**EXERCISE REQUIREMENTS**
Set down the line that has "orange carrot [124,181,155,226]" and each line beneath it, through the last line of the entries, exactly and with no others.

--

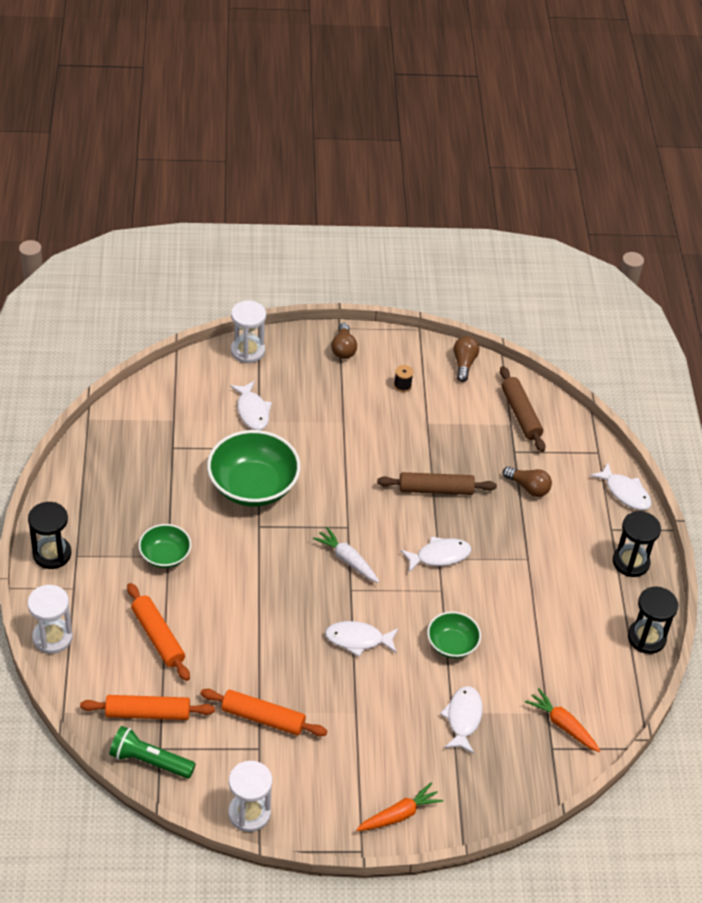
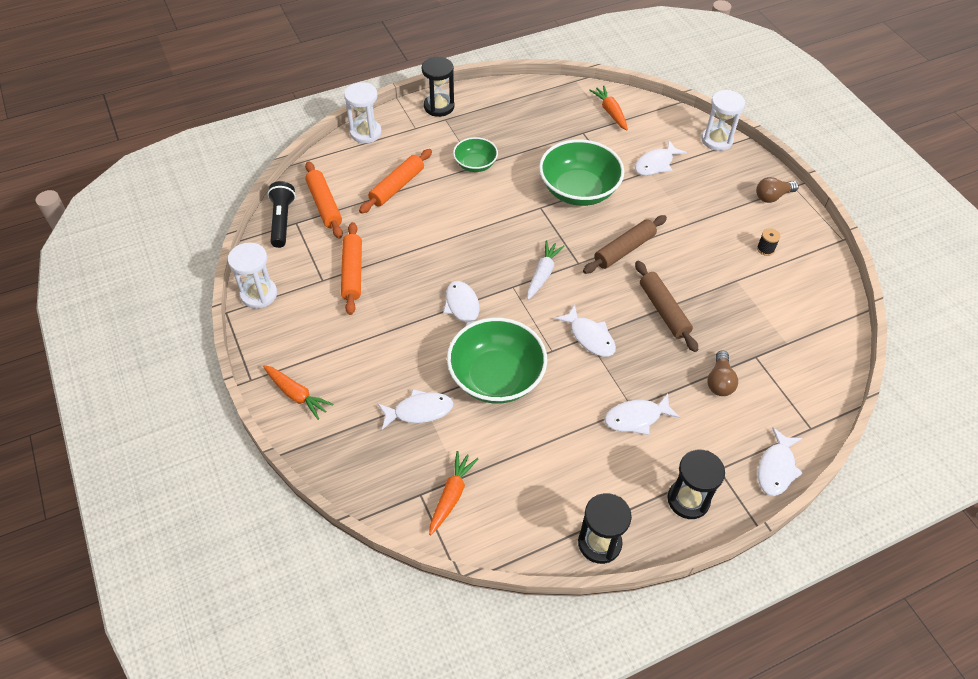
camera: 70 degrees right, 5 degrees up
green flashlight [109,726,196,779] -> black flashlight [267,181,296,248]
green bowl [427,611,481,658] -> green bowl [447,318,547,404], size x1.83
brown light bulb [453,336,479,382] -> none
brown rolling pin [500,366,545,452] -> brown rolling pin moved to [583,215,667,274]
none -> orange carrot [589,86,628,130]
none -> white fish [604,393,680,435]

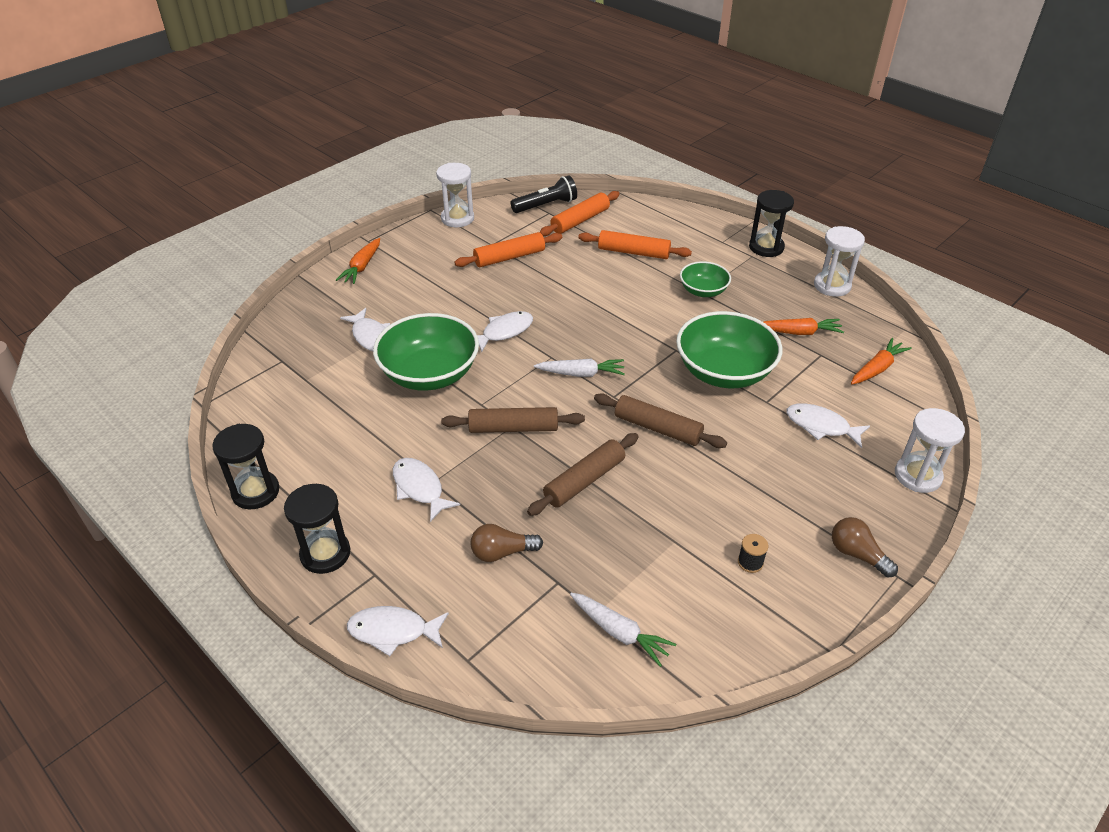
camera: 70 degrees right, 10 degrees down
white hourglass [344,82,382,143] -> white hourglass moved to [814,226,865,297]
orange carrot [429,451,478,535] -> orange carrot moved to [764,318,844,335]
white fish [554,305,616,357] -> brown rolling pin [441,407,585,433]
none -> white carrot [570,593,676,667]

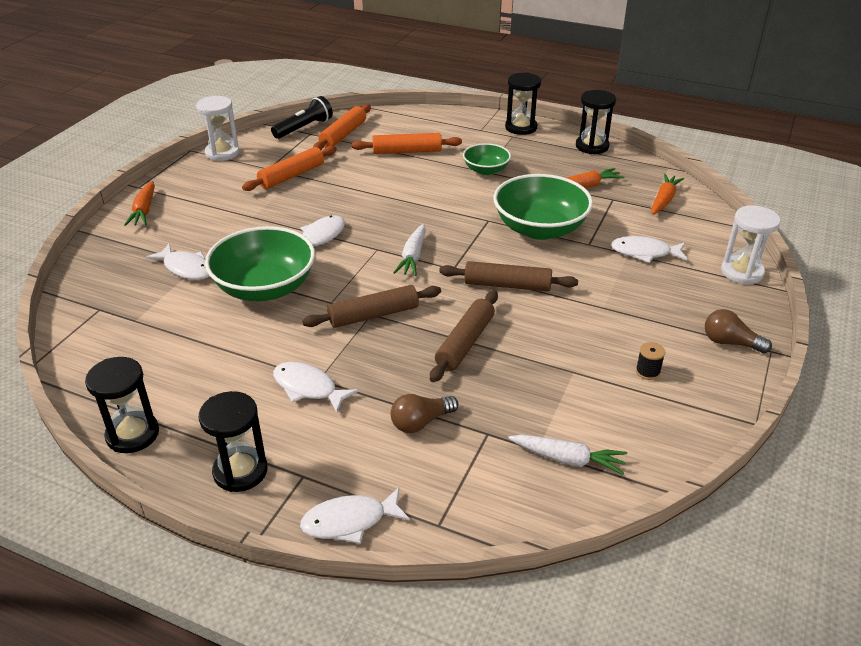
camera: 20 degrees left, 5 degrees down
white carrot [534,359,625,377] -> white carrot turned 120 degrees clockwise [393,224,426,276]
white hourglass [814,226,865,297] -> black hourglass [576,90,616,154]

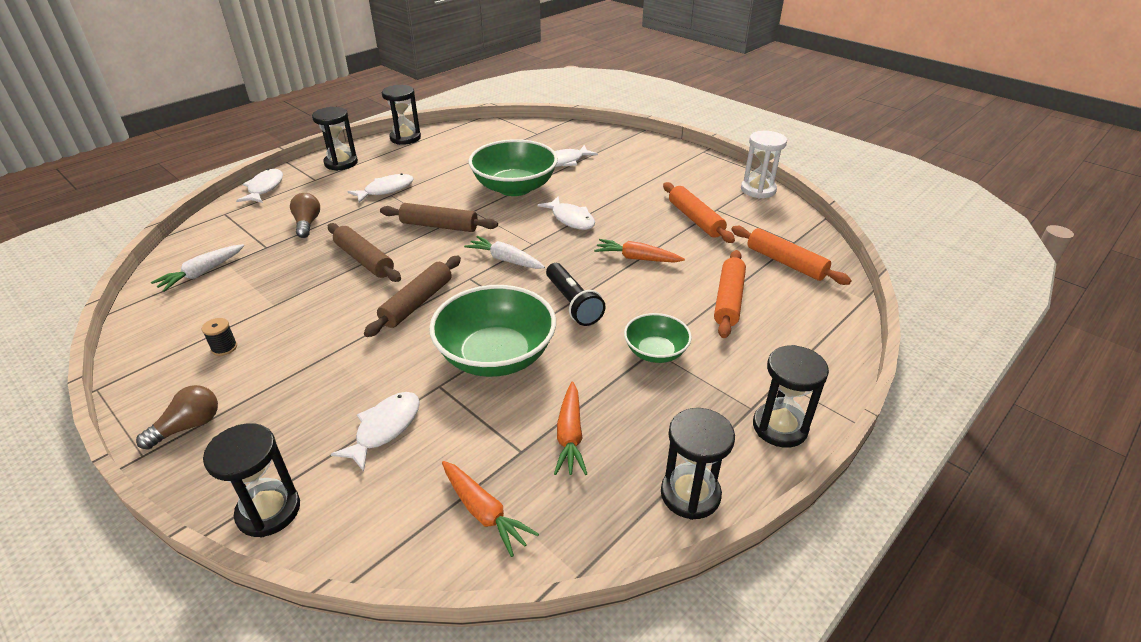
camera: 110 degrees right, 0 degrees up
orange carrot [124,181,155,226] -> orange carrot moved to [594,239,685,263]
black flashlight [271,96,333,139] -> black flashlight moved to [546,263,606,326]
brown rolling pin [302,285,441,328] -> brown rolling pin turned 75 degrees counterclockwise [380,203,498,232]
white hourglass [721,205,781,285] -> black hourglass [203,423,300,537]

--

**WRITTEN RESPONSE**
orange carrot [124,181,155,226] -> orange carrot moved to [594,239,685,263]
black flashlight [271,96,333,139] -> black flashlight moved to [546,263,606,326]
brown rolling pin [302,285,441,328] -> brown rolling pin turned 75 degrees counterclockwise [380,203,498,232]
white hourglass [721,205,781,285] -> black hourglass [203,423,300,537]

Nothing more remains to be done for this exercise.